Task goal: Print the lines below from the line with "(207, 242) = (203, 350): none -> red boat" to the line with "(130, 184) = (145, 204): black" exactly, keeping both ends, and print no pictures.

Entries supplied:
#####
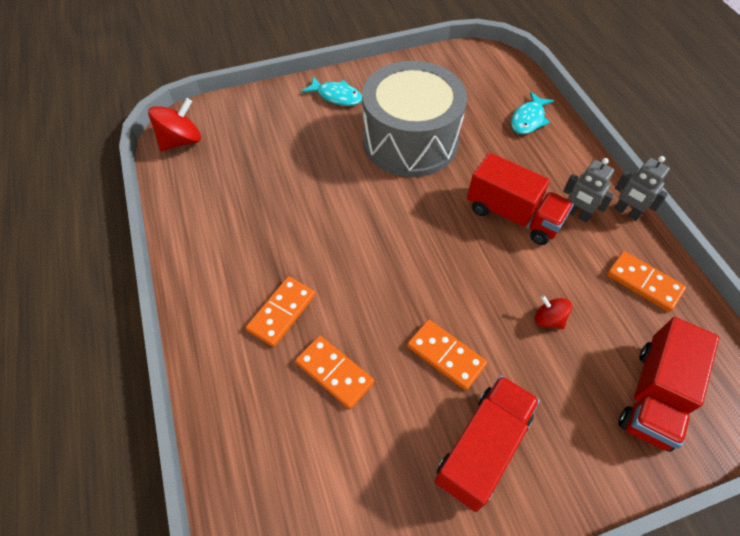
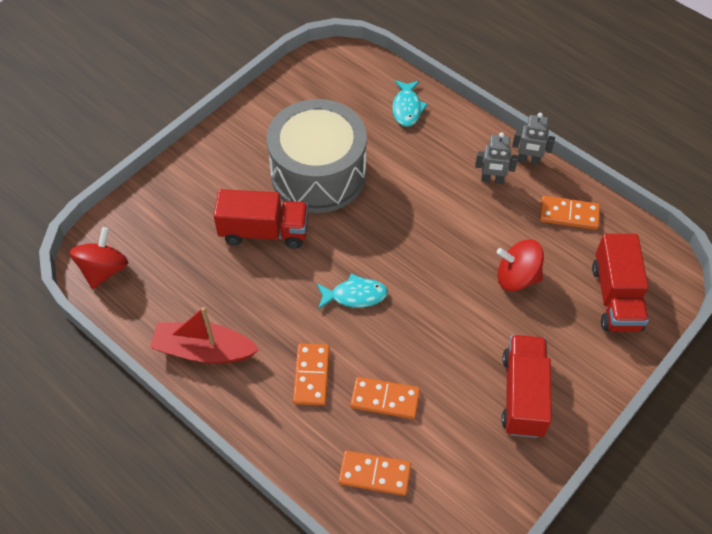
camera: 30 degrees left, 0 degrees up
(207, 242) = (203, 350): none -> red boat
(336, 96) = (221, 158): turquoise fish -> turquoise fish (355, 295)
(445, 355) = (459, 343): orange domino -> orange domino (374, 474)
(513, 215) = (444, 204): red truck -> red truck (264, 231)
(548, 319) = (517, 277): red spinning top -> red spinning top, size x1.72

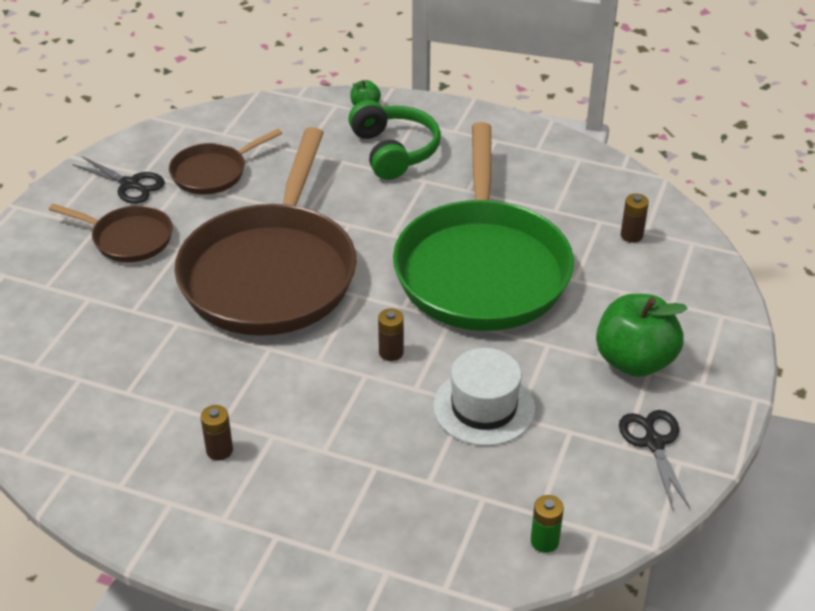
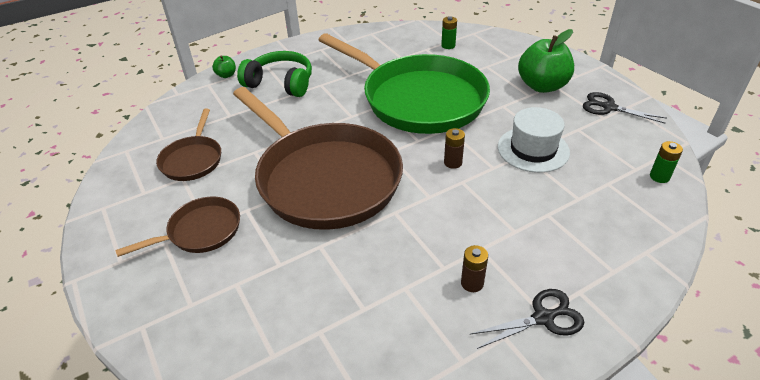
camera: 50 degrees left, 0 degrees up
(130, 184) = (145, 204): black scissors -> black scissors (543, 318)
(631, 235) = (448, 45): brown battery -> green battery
#####
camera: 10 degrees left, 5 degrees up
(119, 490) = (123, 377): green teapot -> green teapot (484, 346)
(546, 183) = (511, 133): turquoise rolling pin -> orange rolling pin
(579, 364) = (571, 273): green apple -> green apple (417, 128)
#####
Response to the task:
(207, 242) = (203, 350): none -> red boat
(336, 96) = (221, 158): turquoise fish -> turquoise fish (355, 295)
(445, 355) = (459, 343): orange domino -> orange domino (374, 474)
(513, 215) = (444, 204): red truck -> red truck (264, 231)
(548, 319) = (517, 277): red spinning top -> red spinning top, size x1.72

camera: 50 degrees left, 0 degrees up
(130, 184) = (145, 204): black scissors -> black scissors (543, 318)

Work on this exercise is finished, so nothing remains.